━━━ Data

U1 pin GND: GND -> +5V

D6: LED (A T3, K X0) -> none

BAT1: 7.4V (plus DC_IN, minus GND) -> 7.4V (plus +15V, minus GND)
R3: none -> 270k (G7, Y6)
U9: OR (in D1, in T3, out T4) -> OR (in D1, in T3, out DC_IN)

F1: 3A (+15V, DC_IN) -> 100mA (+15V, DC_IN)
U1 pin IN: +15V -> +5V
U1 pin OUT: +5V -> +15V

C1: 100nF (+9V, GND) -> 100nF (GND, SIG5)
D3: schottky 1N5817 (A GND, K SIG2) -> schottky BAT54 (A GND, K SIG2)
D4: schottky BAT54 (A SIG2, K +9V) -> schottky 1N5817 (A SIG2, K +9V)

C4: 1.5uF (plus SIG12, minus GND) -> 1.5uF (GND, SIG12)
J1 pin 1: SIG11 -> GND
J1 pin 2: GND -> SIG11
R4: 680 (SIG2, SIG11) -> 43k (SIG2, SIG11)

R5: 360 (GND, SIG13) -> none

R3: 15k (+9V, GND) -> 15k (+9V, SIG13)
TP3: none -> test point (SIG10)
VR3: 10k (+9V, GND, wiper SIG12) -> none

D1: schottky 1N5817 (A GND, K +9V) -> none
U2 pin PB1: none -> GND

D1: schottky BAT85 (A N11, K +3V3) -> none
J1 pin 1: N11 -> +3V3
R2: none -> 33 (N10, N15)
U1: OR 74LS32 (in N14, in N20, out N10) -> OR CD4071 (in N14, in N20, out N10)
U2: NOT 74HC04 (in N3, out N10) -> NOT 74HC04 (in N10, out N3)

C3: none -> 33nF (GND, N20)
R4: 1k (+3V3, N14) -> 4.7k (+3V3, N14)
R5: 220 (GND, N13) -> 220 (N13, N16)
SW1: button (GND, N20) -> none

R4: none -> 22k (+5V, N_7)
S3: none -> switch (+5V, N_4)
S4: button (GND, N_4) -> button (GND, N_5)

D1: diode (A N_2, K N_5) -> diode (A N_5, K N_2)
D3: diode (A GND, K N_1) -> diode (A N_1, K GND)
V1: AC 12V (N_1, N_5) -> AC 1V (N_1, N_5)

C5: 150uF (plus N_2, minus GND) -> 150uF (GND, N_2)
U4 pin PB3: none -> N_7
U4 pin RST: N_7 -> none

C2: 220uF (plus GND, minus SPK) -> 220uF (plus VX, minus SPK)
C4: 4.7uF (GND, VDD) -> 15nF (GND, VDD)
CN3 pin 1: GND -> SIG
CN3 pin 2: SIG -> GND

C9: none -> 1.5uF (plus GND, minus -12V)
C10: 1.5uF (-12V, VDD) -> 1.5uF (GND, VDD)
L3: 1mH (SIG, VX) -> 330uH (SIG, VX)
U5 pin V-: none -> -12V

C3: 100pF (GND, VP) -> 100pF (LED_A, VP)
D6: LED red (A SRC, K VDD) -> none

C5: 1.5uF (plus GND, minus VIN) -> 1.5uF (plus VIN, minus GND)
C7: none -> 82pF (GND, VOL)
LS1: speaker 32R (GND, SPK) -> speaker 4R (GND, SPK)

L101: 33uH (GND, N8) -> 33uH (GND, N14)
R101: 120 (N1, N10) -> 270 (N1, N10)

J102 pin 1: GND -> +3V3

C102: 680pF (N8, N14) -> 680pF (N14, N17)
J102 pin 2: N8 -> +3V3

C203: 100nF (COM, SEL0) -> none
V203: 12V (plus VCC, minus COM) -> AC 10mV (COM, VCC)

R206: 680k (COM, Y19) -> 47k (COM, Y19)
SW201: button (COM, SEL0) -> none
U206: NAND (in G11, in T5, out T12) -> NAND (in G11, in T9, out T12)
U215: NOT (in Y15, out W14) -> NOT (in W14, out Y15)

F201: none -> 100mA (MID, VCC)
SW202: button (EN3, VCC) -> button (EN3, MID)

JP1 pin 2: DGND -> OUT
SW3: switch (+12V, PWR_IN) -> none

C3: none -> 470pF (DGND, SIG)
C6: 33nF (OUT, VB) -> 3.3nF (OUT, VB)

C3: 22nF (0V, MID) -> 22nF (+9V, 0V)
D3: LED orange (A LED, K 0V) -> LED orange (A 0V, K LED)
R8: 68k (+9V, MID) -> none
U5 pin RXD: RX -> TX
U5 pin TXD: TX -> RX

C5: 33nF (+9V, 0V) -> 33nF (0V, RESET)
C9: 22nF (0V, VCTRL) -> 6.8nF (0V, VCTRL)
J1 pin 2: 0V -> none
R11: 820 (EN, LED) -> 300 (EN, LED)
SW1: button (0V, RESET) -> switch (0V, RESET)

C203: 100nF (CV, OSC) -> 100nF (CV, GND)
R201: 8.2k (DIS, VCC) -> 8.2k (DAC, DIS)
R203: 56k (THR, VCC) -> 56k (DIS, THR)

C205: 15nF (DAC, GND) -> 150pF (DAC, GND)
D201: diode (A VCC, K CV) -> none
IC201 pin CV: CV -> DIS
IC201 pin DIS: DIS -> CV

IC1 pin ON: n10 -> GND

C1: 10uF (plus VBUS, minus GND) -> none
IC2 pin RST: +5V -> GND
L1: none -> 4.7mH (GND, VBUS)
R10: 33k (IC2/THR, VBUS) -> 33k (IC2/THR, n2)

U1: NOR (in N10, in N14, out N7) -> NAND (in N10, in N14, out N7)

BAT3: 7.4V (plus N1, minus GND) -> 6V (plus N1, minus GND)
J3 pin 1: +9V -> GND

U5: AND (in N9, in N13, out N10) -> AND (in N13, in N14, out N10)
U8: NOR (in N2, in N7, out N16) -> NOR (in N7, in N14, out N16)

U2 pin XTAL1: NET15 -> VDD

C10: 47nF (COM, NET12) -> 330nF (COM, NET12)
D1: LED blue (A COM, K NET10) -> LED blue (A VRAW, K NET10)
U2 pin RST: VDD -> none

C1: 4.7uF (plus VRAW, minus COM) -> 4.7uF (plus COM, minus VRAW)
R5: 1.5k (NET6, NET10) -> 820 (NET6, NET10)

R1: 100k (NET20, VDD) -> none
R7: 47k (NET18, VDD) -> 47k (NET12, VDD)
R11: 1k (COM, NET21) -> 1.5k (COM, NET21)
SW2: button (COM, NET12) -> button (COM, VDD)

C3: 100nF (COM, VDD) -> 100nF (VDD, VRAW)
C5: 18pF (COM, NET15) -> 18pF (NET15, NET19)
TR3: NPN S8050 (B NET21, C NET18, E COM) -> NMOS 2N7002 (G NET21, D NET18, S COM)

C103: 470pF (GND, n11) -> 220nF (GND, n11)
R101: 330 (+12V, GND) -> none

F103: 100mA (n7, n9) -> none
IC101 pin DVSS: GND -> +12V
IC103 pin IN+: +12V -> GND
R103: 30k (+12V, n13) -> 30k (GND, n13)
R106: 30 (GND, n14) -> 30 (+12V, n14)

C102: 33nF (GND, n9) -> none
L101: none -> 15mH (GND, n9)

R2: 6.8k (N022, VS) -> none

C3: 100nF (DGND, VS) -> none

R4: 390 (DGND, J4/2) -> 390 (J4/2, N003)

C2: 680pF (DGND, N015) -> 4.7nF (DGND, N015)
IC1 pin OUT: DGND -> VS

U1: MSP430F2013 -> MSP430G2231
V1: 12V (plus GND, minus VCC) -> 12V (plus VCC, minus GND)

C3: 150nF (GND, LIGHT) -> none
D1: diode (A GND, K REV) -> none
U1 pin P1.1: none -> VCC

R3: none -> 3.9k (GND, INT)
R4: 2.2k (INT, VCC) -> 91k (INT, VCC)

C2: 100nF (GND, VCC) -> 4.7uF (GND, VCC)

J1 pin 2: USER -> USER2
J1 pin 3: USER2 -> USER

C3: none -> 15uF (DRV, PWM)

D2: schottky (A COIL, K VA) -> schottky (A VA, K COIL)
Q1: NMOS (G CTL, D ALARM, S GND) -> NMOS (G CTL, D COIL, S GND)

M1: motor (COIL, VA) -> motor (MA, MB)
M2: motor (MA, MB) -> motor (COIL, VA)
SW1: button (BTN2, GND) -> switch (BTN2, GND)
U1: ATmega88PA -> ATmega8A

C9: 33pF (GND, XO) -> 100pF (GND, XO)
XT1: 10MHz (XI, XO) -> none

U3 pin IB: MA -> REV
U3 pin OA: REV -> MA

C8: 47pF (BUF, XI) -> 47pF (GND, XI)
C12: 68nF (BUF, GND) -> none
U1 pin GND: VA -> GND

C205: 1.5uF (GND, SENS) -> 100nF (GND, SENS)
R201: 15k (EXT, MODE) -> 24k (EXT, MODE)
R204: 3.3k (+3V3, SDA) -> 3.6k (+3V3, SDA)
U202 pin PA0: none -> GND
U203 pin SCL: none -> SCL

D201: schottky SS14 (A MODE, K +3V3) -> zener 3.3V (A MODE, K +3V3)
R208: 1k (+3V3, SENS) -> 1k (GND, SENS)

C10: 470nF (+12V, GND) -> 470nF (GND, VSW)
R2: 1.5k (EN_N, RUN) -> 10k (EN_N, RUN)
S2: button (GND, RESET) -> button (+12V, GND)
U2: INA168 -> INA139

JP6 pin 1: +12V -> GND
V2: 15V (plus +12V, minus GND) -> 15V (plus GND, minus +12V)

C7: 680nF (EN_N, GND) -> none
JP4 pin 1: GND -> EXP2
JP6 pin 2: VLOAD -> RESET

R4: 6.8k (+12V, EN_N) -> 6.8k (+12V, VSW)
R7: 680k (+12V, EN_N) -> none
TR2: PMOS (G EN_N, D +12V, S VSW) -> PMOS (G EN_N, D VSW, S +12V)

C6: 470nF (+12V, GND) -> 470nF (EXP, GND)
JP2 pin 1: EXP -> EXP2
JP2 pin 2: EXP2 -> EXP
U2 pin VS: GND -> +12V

━━━━━━

Exercise requirements: Find the line with "CN3 pin 2: SIG -> GND" in the entries above. Retype it and each line after it, exactly, through the line with "R206: 680k (COM, Y19) -> 47k (COM, Y19)", and stop there.

Solution to this exercise:
CN3 pin 2: SIG -> GND

C9: none -> 1.5uF (plus GND, minus -12V)
C10: 1.5uF (-12V, VDD) -> 1.5uF (GND, VDD)
L3: 1mH (SIG, VX) -> 330uH (SIG, VX)
U5 pin V-: none -> -12V

C3: 100pF (GND, VP) -> 100pF (LED_A, VP)
D6: LED red (A SRC, K VDD) -> none

C5: 1.5uF (plus GND, minus VIN) -> 1.5uF (plus VIN, minus GND)
C7: none -> 82pF (GND, VOL)
LS1: speaker 32R (GND, SPK) -> speaker 4R (GND, SPK)

L101: 33uH (GND, N8) -> 33uH (GND, N14)
R101: 120 (N1, N10) -> 270 (N1, N10)

J102 pin 1: GND -> +3V3

C102: 680pF (N8, N14) -> 680pF (N14, N17)
J102 pin 2: N8 -> +3V3

C203: 100nF (COM, SEL0) -> none
V203: 12V (plus VCC, minus COM) -> AC 10mV (COM, VCC)

R206: 680k (COM, Y19) -> 47k (COM, Y19)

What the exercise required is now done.